-- What you have to do --
Only lines holding the word "none" are wanted. Copy them from the listing below.
[Available data]
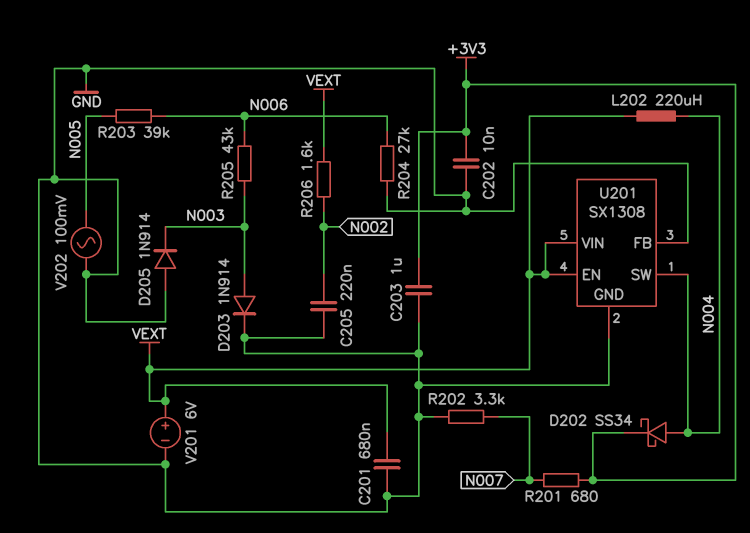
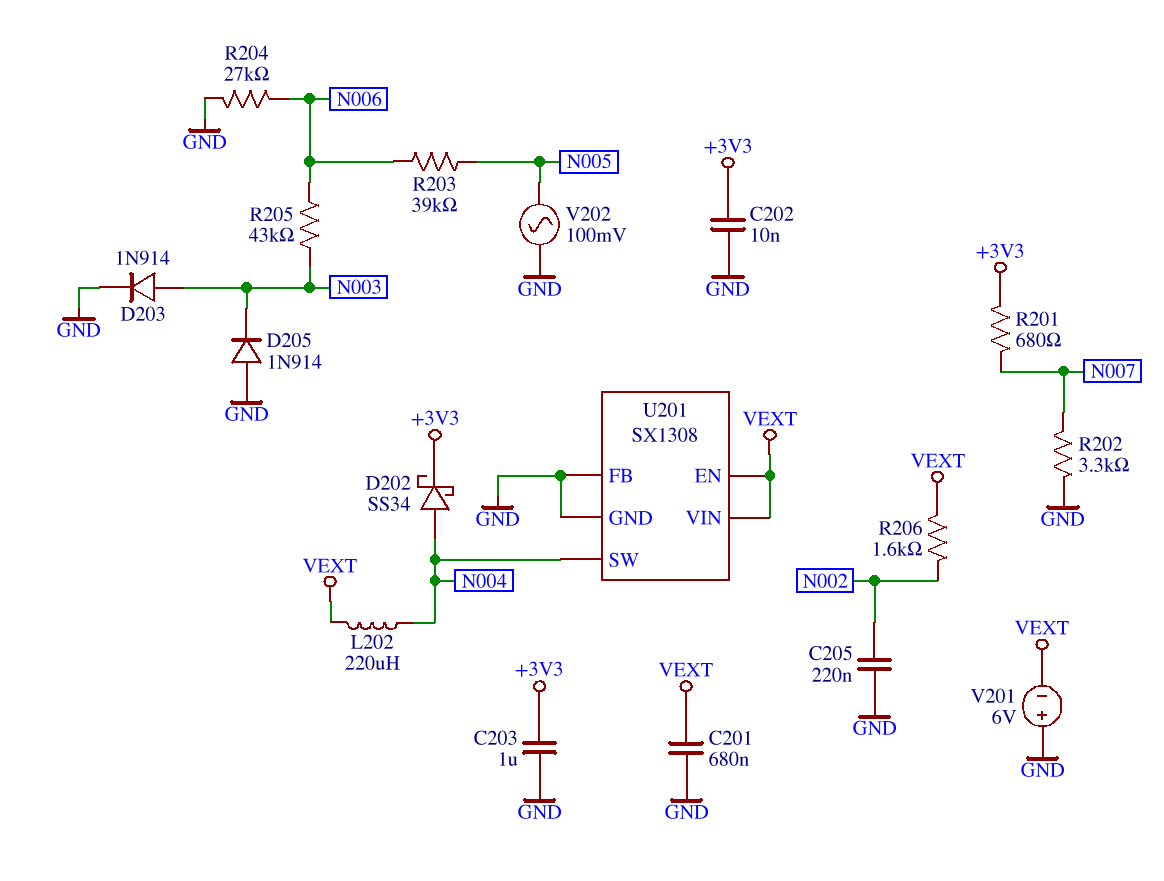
V201: 6V (plus VEXT, minus GND) -> 6V (plus GND, minus VEXT)

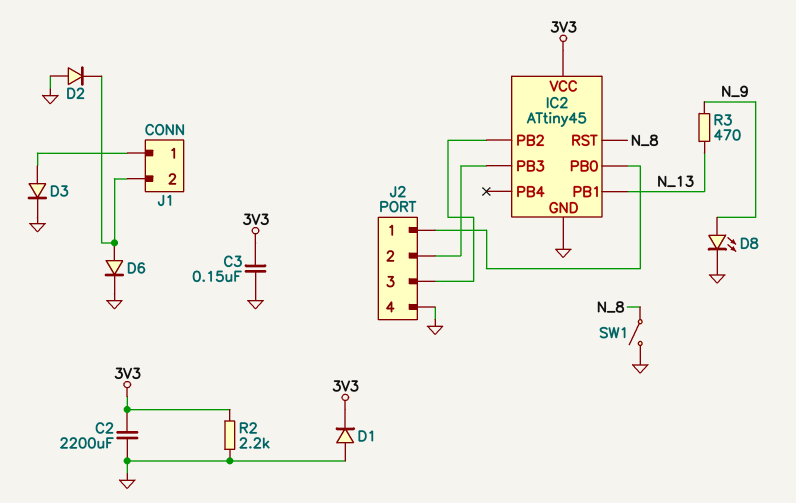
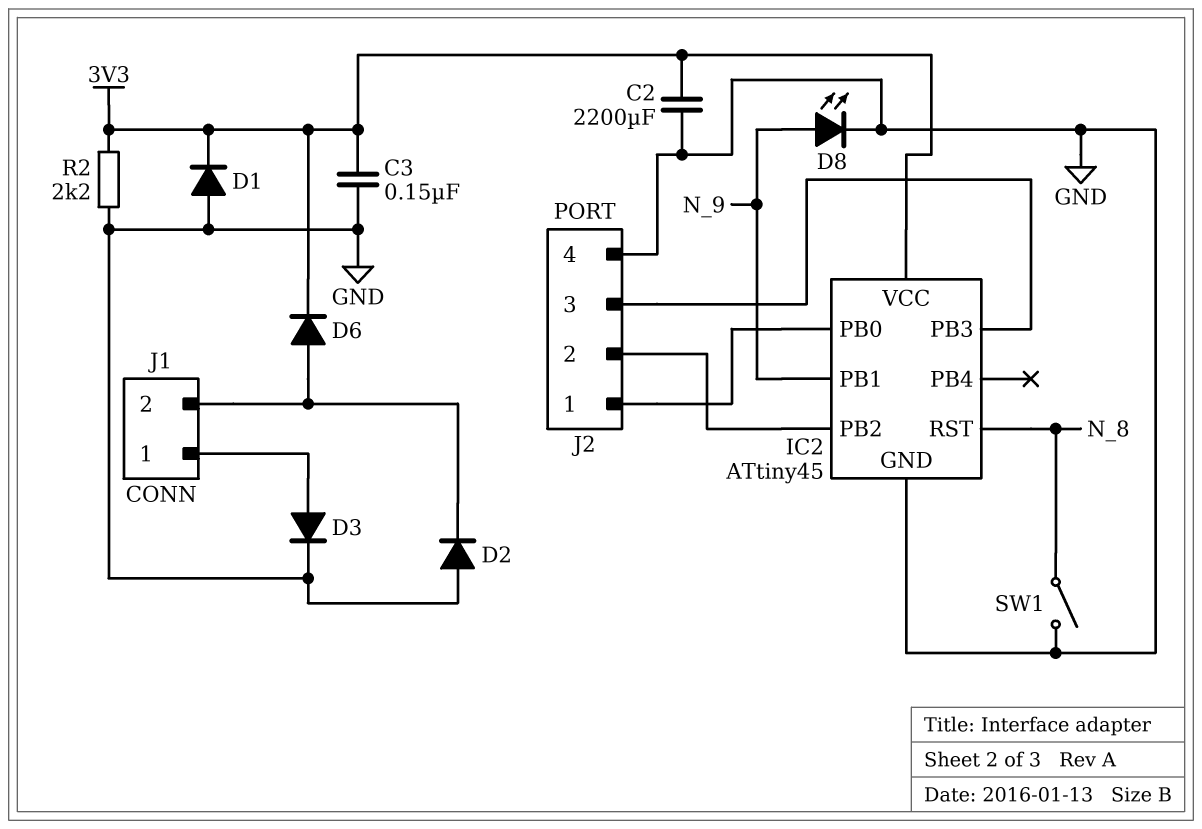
D6: diode (A J1/2, K GND) -> diode (A J1/2, K 3V3)
IC2 pin PB1: N_13 -> N_9
J2 pin 2: IC2/PB3 -> IC2/PB2
J2 pin 3: IC2/PB2 -> IC2/PB3
R3: 470 (N_9, N_13) -> none

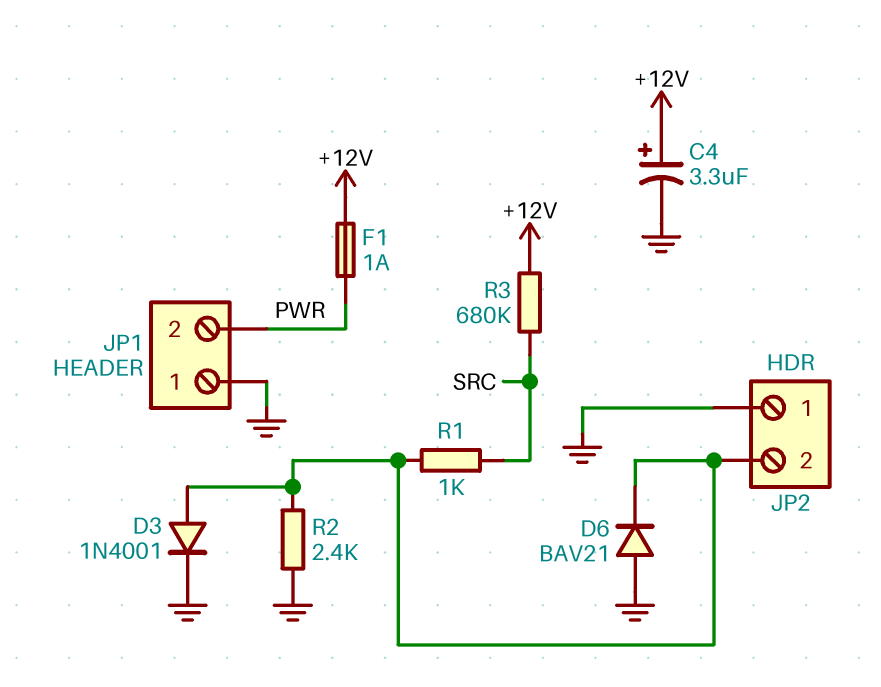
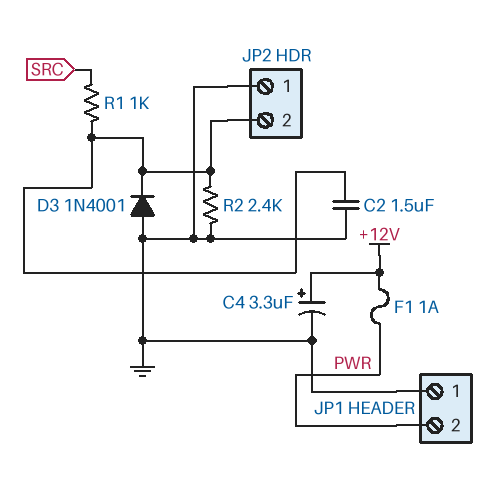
C2: none -> 1.5uF (GND, JP2/2)
D3: diode 1N4001 (A JP2/2, K GND) -> diode 1N4001 (A GND, K JP2/2)
D6: diode BAV21 (A GND, K JP2/2) -> none
R3: 680k (+12V, SRC) -> none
[/Available data]
-- Task output --
R3: 470 (N_9, N_13) -> none
C2: none -> 1.5uF (GND, JP2/2)
D6: diode BAV21 (A GND, K JP2/2) -> none
R3: 680k (+12V, SRC) -> none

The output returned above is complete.